[Opening Supplied material section]
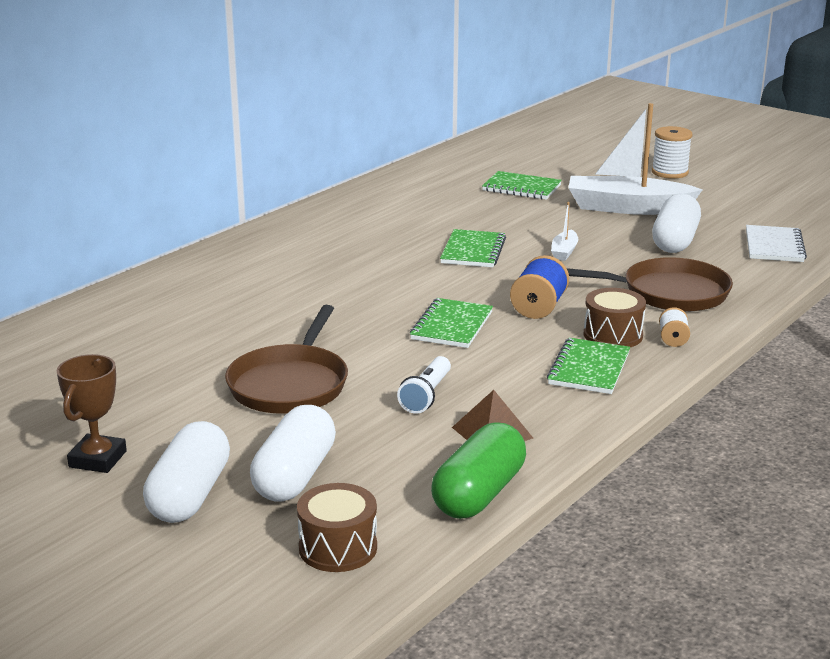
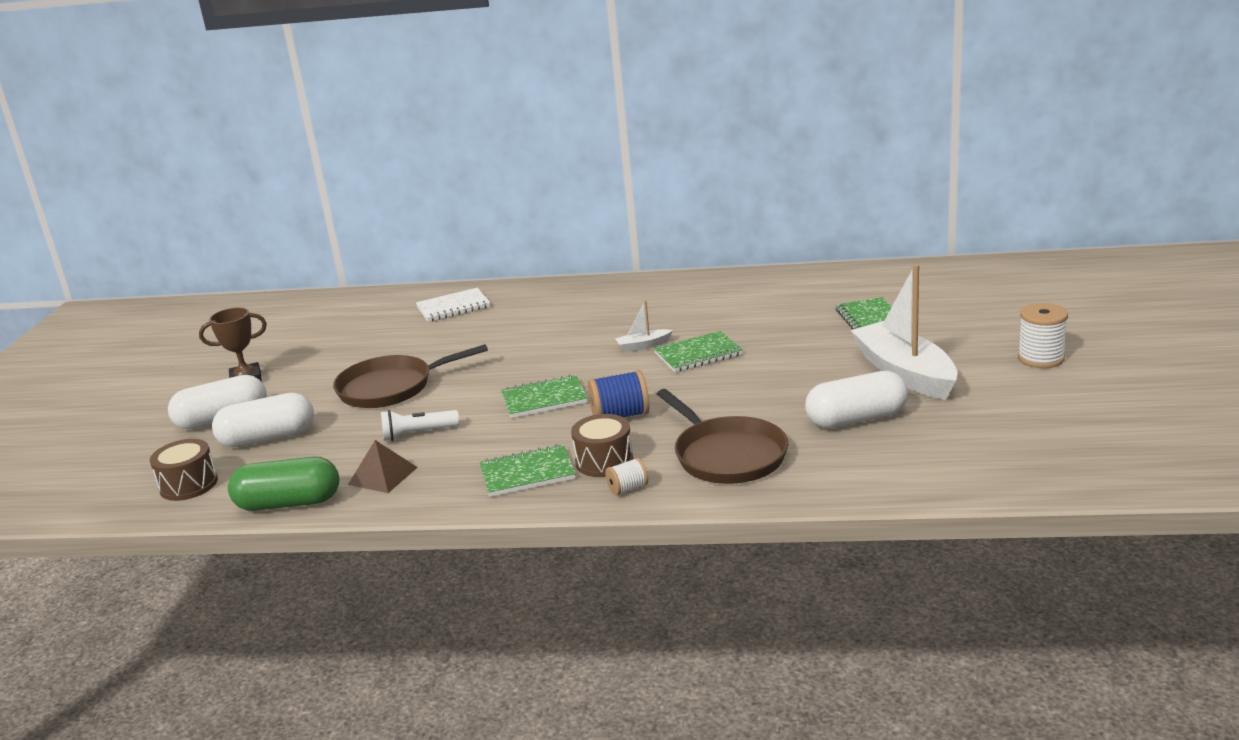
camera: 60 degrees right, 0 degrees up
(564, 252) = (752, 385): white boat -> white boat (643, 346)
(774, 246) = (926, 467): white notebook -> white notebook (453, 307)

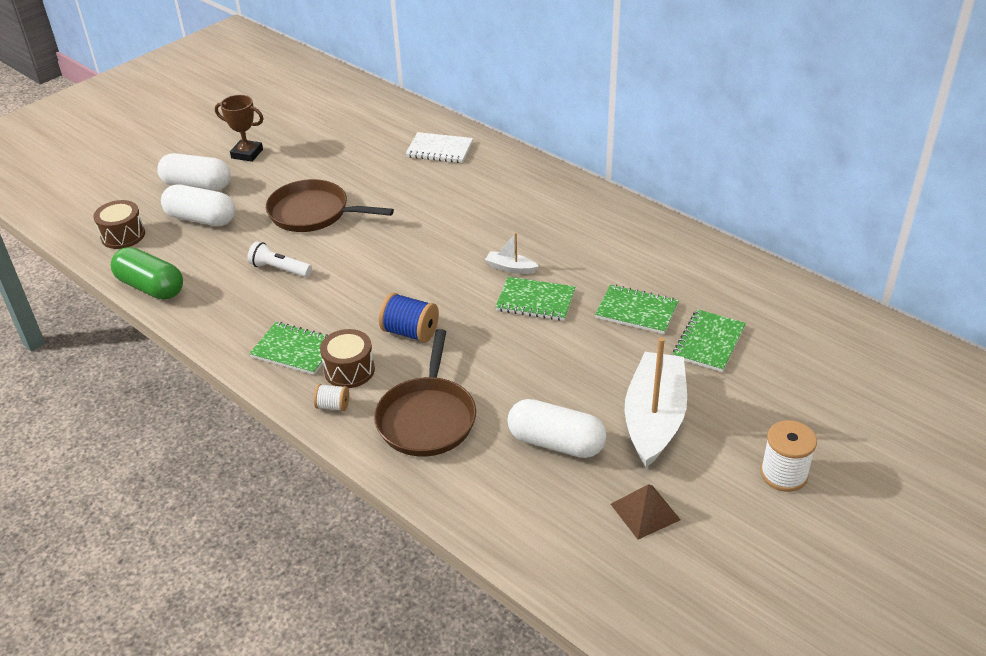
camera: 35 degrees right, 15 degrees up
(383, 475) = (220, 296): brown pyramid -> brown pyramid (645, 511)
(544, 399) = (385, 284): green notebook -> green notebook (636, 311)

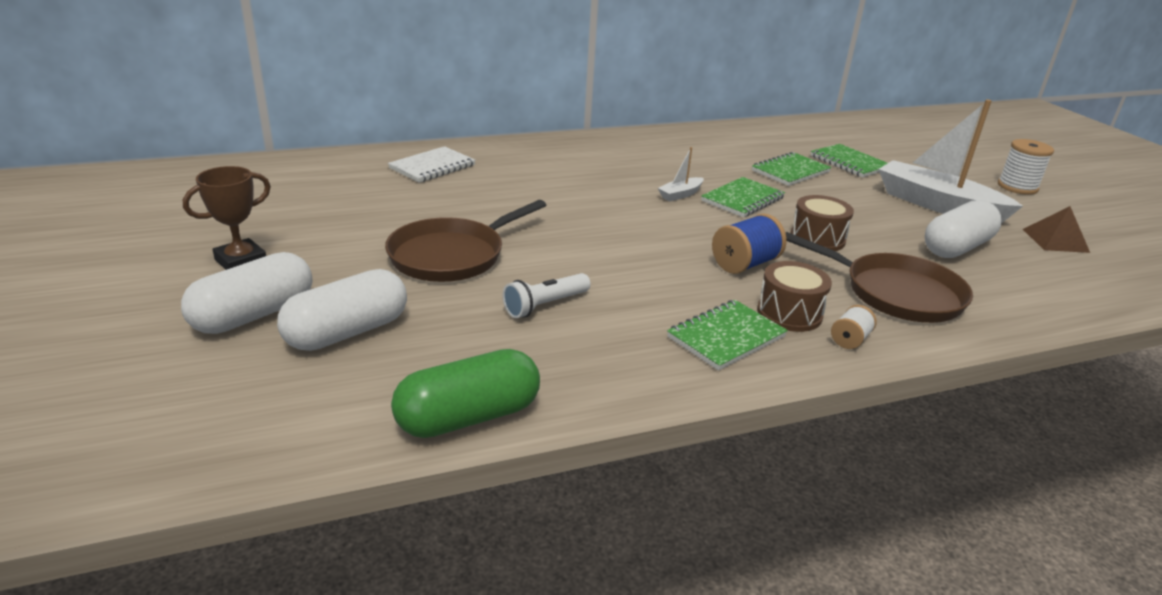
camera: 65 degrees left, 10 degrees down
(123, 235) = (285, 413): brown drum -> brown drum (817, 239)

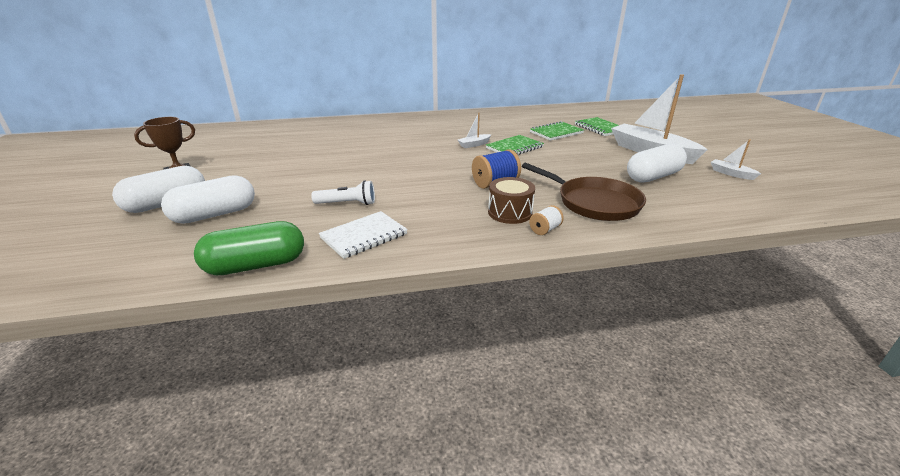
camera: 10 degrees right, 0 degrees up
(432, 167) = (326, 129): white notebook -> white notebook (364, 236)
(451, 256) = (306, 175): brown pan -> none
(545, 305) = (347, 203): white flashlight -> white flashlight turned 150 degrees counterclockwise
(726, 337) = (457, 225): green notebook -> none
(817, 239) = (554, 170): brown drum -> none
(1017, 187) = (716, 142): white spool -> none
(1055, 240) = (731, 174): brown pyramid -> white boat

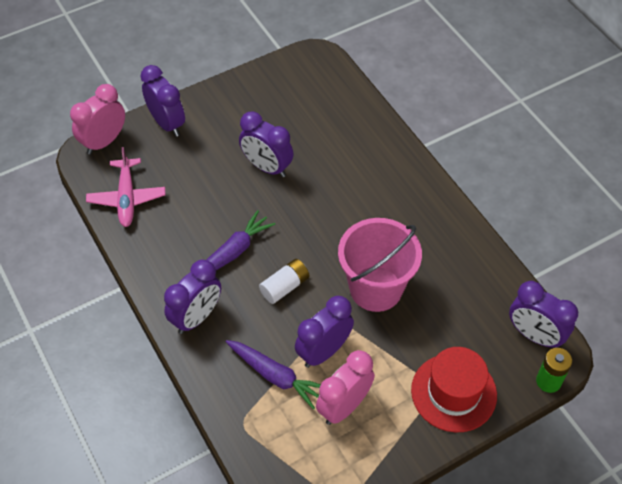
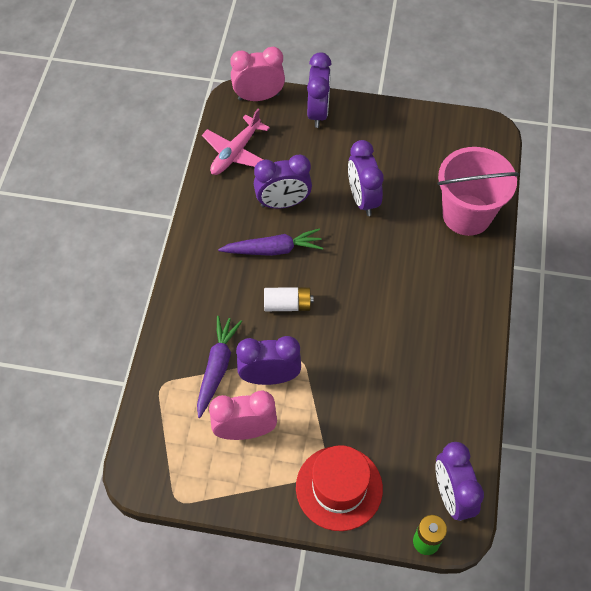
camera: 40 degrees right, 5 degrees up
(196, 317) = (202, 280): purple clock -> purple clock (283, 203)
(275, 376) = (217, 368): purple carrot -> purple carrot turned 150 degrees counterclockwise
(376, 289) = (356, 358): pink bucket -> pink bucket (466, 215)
[Closing Supplied material section]
**Problem description:** Using the records above, please retype only the run of lines from the line holding "camera: 40 degrees right, 5 degrees up" through the last line, both ends included.

**Solution to the exercise:**
camera: 40 degrees right, 5 degrees up
(196, 317) = (202, 280): purple clock -> purple clock (283, 203)
(275, 376) = (217, 368): purple carrot -> purple carrot turned 150 degrees counterclockwise
(376, 289) = (356, 358): pink bucket -> pink bucket (466, 215)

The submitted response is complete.